Aim of the exercise: Repeat the listing exactly as given, omitting every image.

Records:

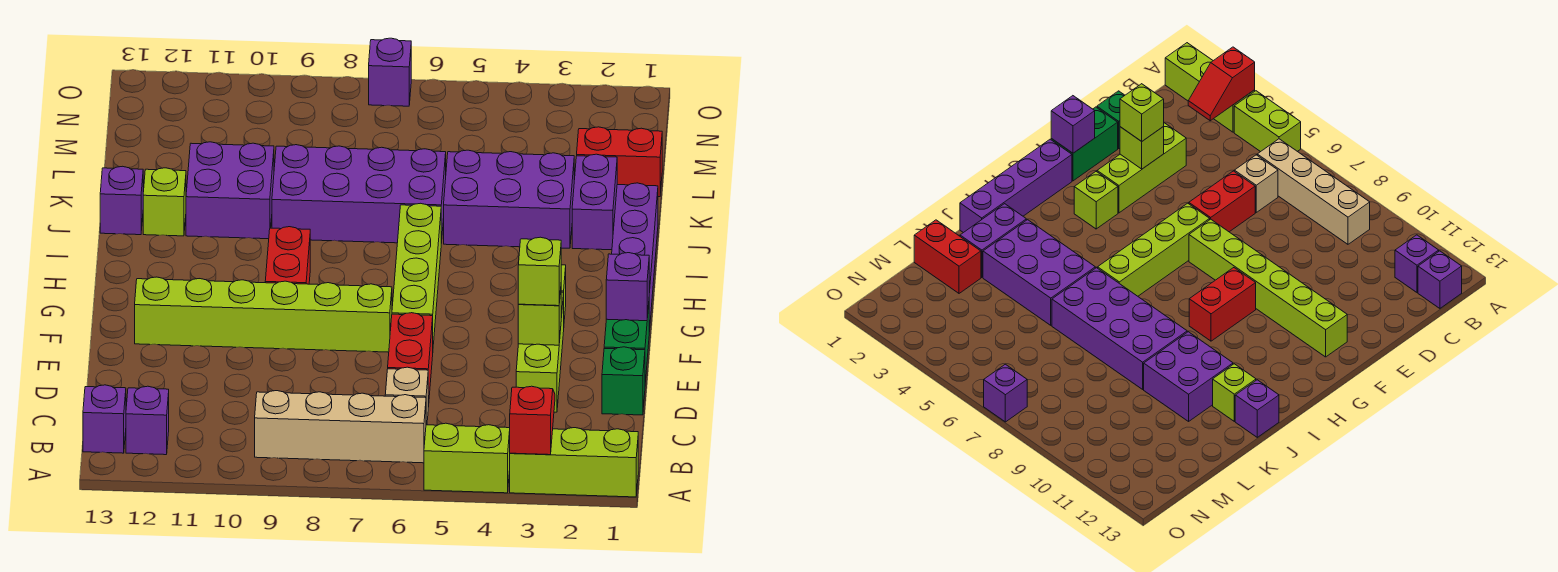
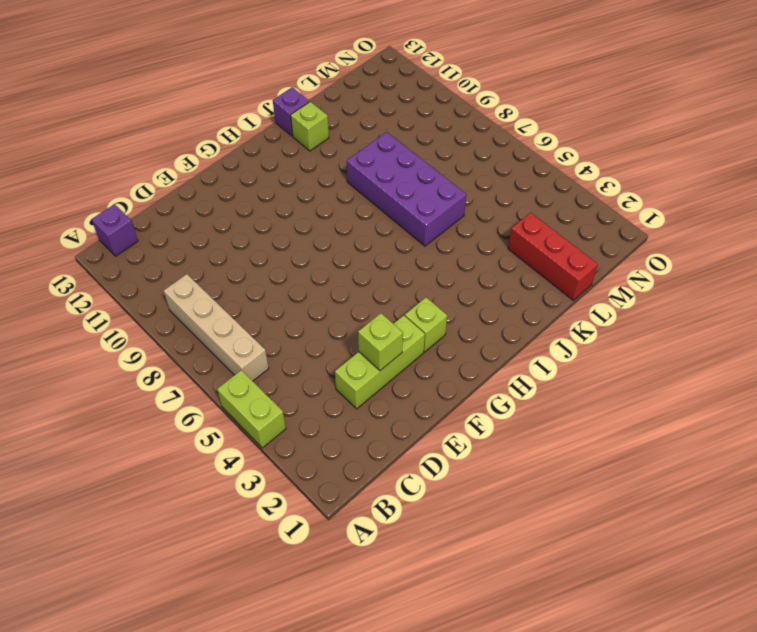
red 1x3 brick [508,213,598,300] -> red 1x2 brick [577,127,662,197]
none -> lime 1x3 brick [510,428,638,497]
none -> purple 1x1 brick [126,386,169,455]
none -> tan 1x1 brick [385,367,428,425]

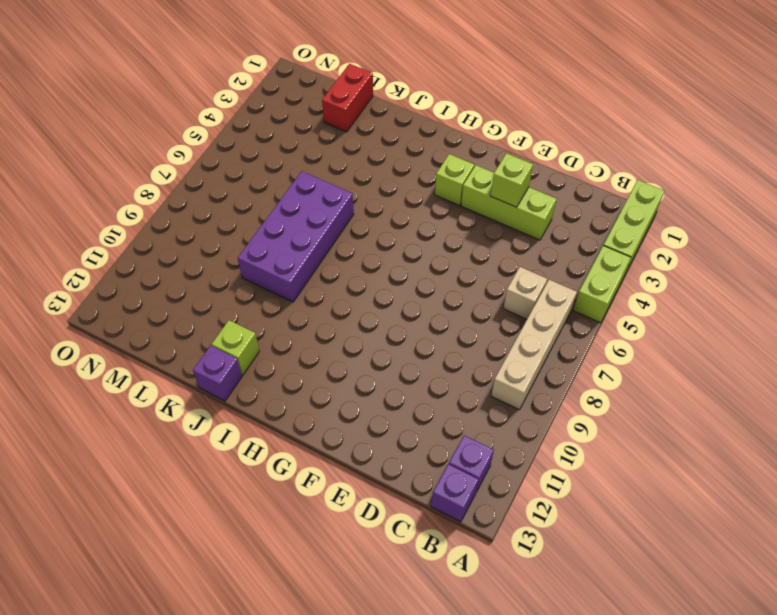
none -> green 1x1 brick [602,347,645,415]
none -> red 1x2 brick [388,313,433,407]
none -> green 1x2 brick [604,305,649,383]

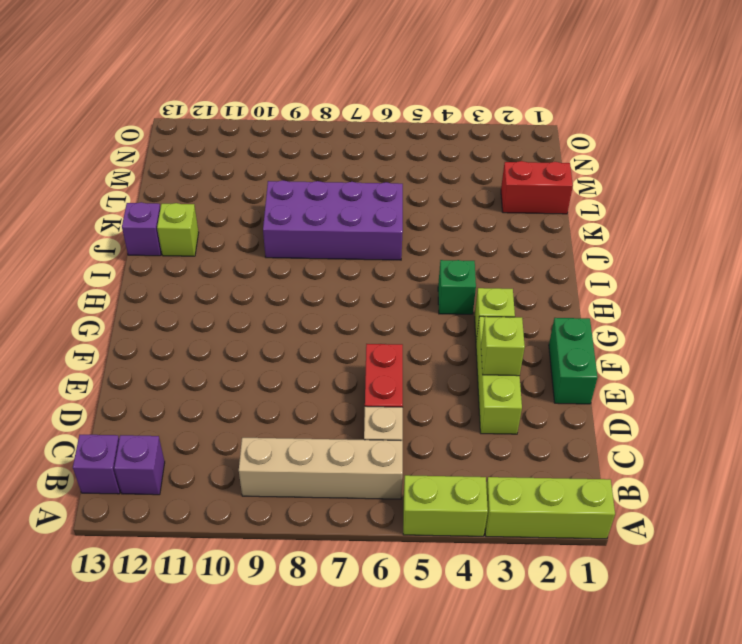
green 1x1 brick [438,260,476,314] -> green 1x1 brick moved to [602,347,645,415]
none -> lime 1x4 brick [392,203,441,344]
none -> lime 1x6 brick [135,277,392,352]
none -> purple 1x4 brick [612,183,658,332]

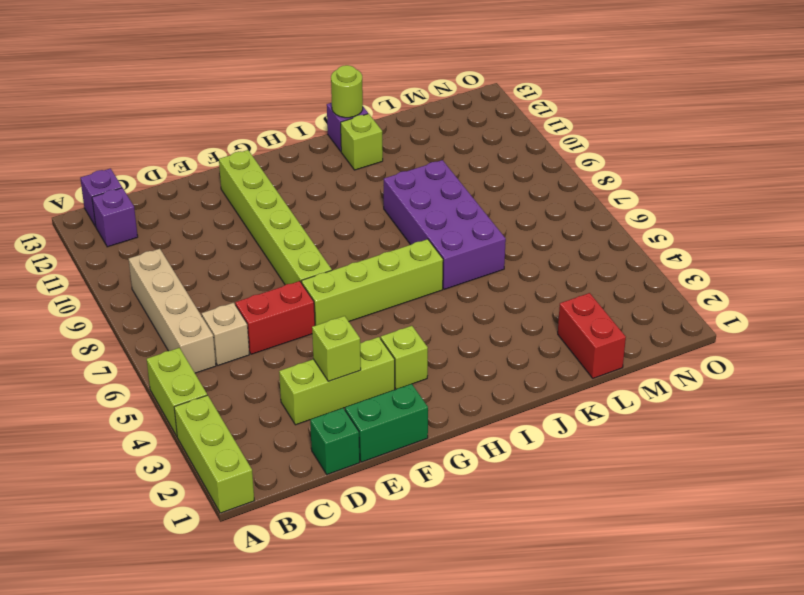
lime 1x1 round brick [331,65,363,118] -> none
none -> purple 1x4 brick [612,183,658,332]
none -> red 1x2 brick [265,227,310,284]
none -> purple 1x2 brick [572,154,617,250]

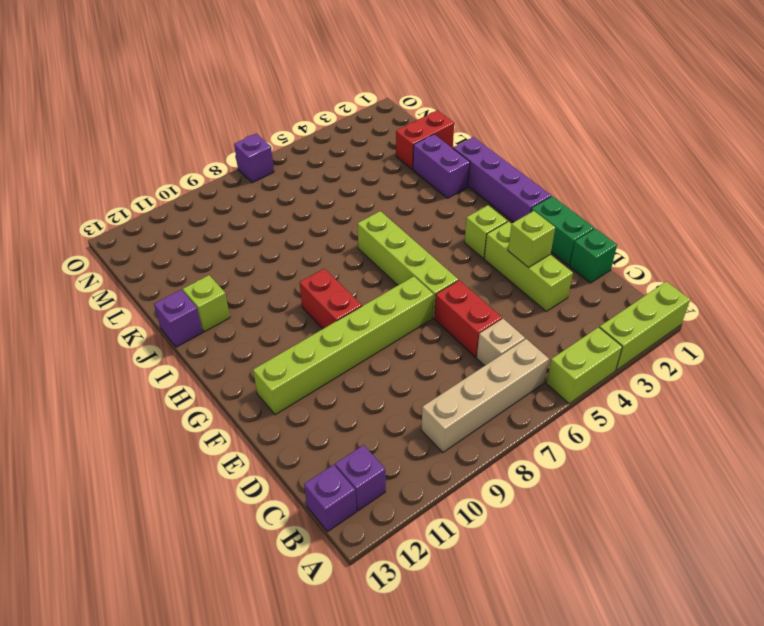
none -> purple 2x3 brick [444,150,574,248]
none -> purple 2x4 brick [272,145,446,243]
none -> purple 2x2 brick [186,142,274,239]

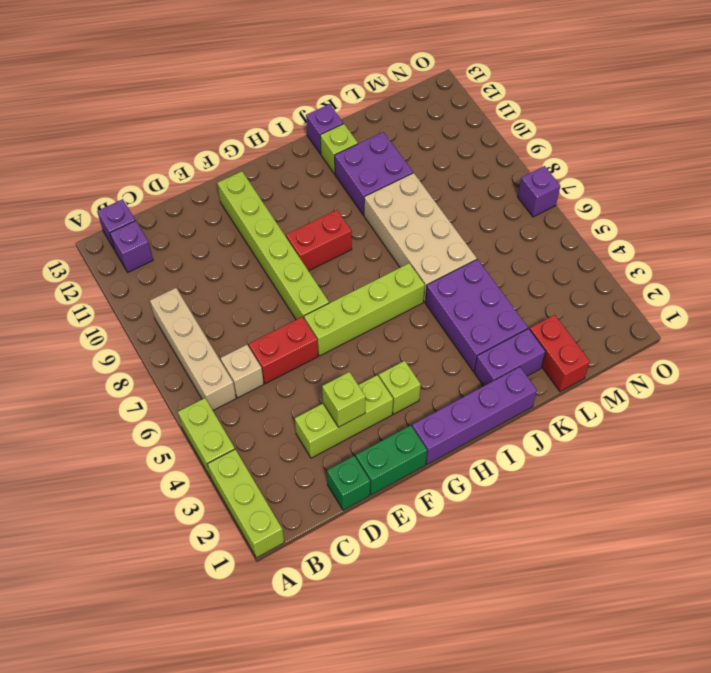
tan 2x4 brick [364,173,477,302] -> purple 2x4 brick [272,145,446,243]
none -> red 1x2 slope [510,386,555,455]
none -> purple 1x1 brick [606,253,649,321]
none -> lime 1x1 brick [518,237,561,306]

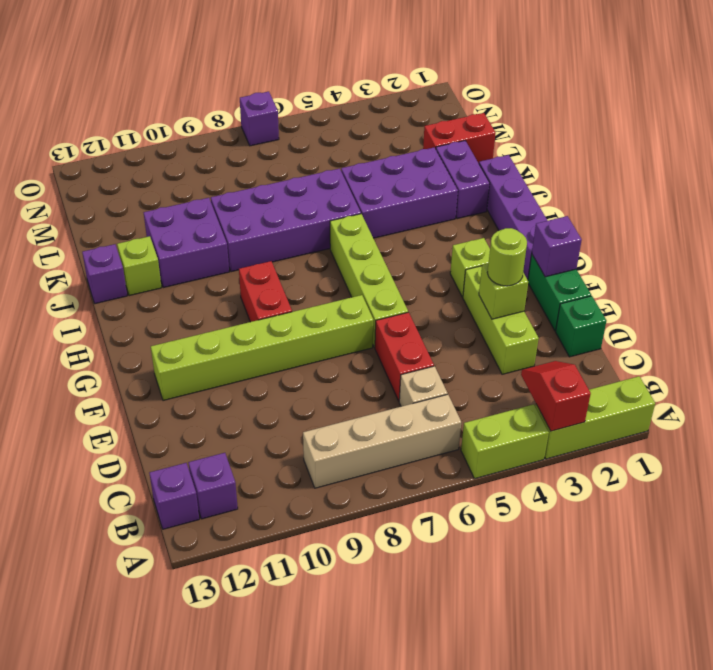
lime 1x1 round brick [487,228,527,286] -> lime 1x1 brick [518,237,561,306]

Exercise output:
red 1x3 brick [508,213,598,300] -> red 1x2 brick [577,127,662,197]
none -> lime 1x3 brick [510,428,638,497]
none -> purple 1x1 brick [126,386,169,455]
none -> tan 1x1 brick [385,367,428,425]

none -> green 1x1 brick [602,347,645,415]
none -> red 1x2 brick [388,313,433,407]
none -> green 1x2 brick [604,305,649,383]

green 1x1 brick [438,260,476,314] -> green 1x1 brick moved to [602,347,645,415]
none -> lime 1x4 brick [392,203,441,344]
none -> lime 1x6 brick [135,277,392,352]
none -> purple 1x4 brick [612,183,658,332]

lime 1x1 round brick [331,65,363,118] -> none
none -> purple 1x4 brick [612,183,658,332]
none -> red 1x2 brick [265,227,310,284]
none -> purple 1x2 brick [572,154,617,250]

none -> purple 2x3 brick [444,150,574,248]
none -> purple 2x4 brick [272,145,446,243]
none -> purple 2x2 brick [186,142,274,239]

tan 2x4 brick [364,173,477,302] -> purple 2x4 brick [272,145,446,243]
none -> red 1x2 slope [510,386,555,455]
none -> purple 1x1 brick [606,253,649,321]
none -> lime 1x1 brick [518,237,561,306]

lime 1x1 round brick [487,228,527,286] -> lime 1x1 brick [518,237,561,306]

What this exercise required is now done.